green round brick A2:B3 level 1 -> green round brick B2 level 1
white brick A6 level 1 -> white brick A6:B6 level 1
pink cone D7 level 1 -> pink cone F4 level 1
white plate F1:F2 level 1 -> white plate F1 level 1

------------------------------------------------------------------------

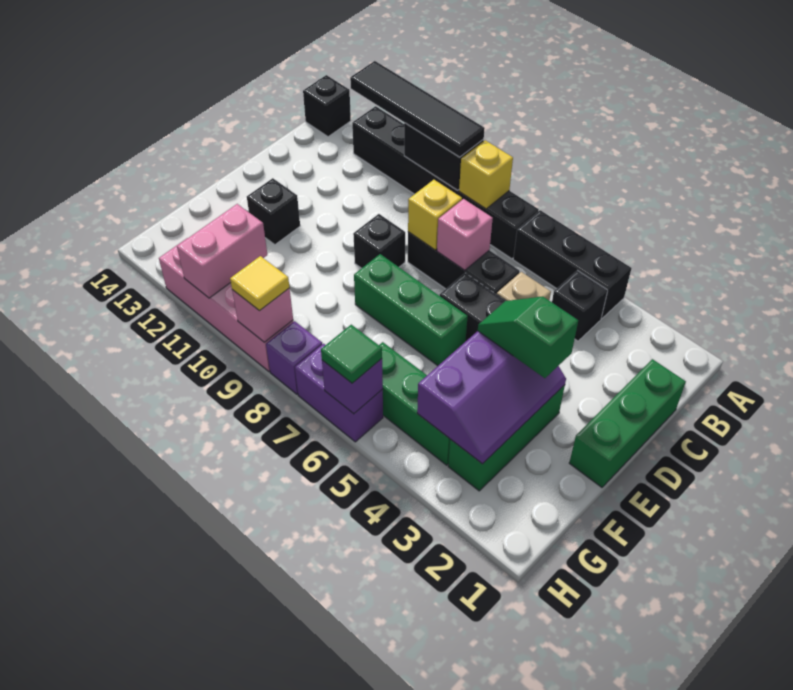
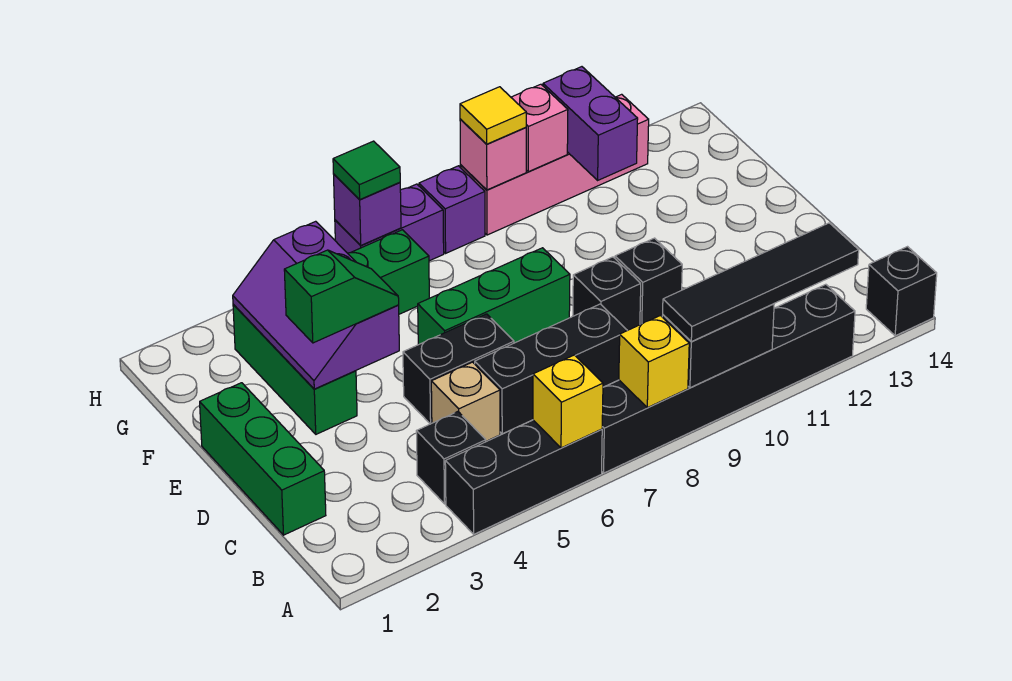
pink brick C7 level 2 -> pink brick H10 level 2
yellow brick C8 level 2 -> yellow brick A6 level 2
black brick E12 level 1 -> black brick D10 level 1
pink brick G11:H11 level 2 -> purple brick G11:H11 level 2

------------------------------------------------------------------------

How to complete this task =>
The response should hold exactly the lines starting at the line with "green round brick A2:B3" and ending at the line with "white plate F1:F2", and no other line of the material above.

Task result =>
green round brick A2:B3 level 1 -> green round brick B2 level 1
white brick A6 level 1 -> white brick A6:B6 level 1
pink cone D7 level 1 -> pink cone F4 level 1
white plate F1:F2 level 1 -> white plate F1 level 1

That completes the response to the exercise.